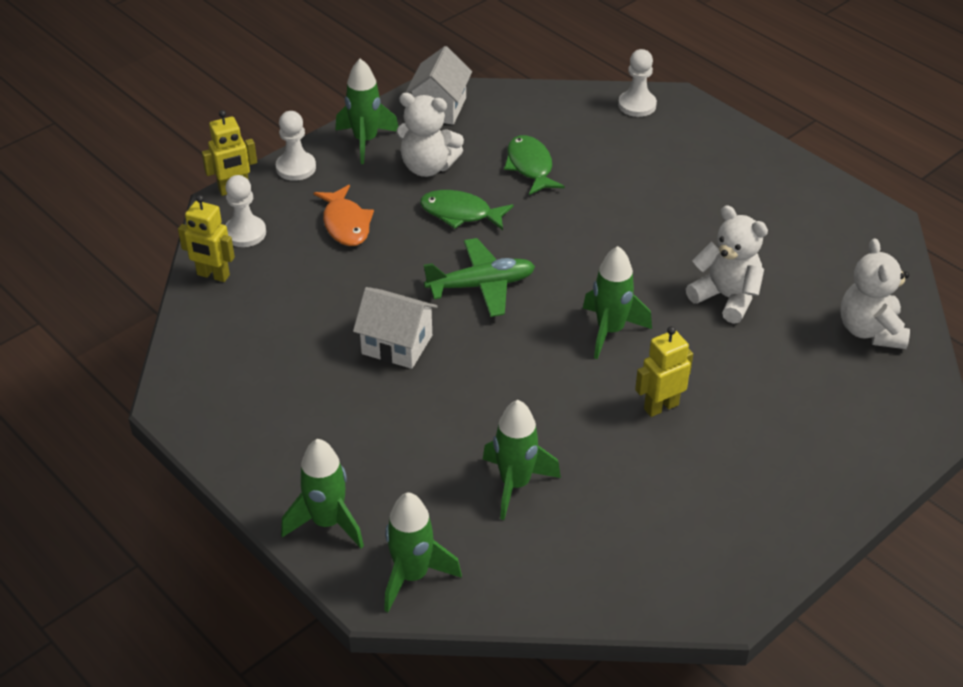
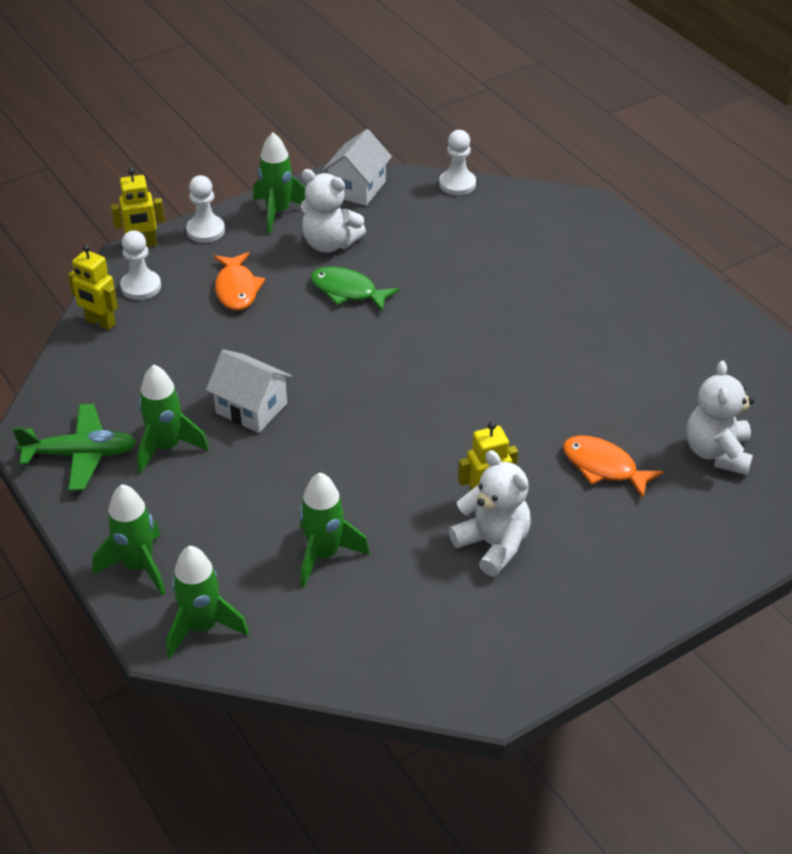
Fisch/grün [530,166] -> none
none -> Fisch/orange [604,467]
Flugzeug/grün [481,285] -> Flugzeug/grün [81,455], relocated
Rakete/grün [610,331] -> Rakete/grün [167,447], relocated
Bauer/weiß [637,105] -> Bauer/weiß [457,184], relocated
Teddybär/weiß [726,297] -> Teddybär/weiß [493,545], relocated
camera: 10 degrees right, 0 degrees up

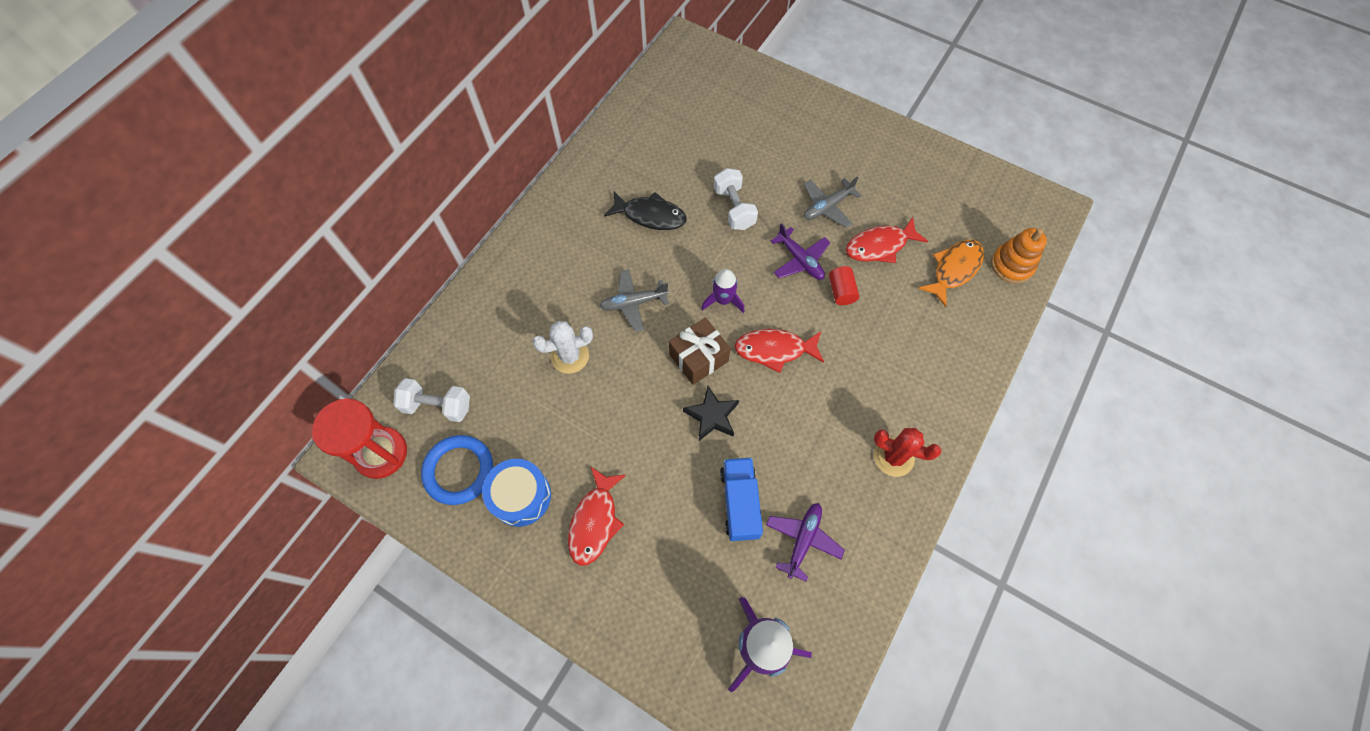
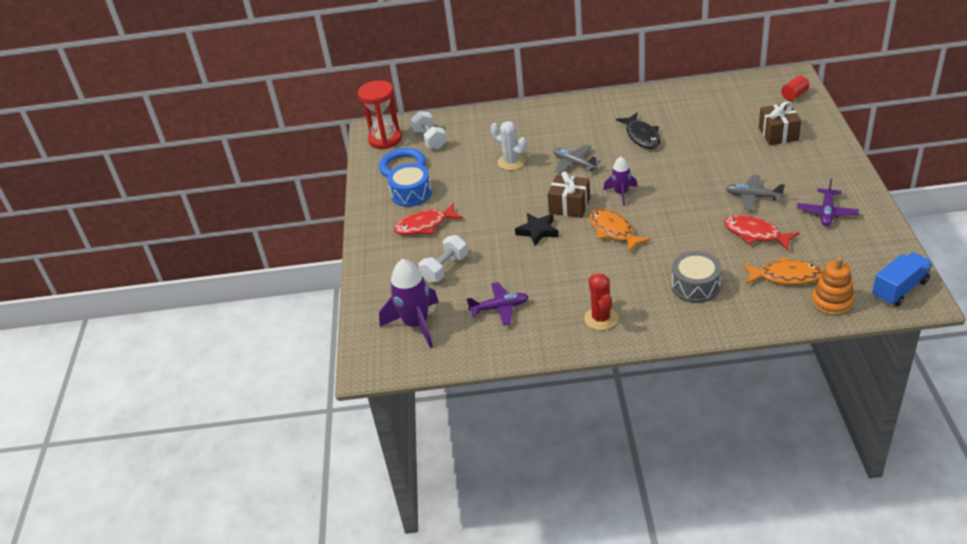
none -> Trommel/grau [695,286]
none -> Geschenk/braun [778,134]
Hantel/weiß [734,208] -> Hantel/weiß [445,269], relocated
Lastwagen/blau [740,503] -> Lastwagen/blau [899,289], relocated
Flugzeug/lila [800,260] -> Flugzeug/lila [826,213], relocated
Vollzylinder/rot [841,291] -> Vollzylinder/rot [794,95], relocated
Fisch/rot [774,350] -> Fisch/orange [613,231]
camera: 60 degrees right, 25 degrees down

• INSTRUCTIONS TO FOLLOW: Counting only lines above that contain the string "grün", report how many there are and write nothing further.

• ANSWER SECTION: 3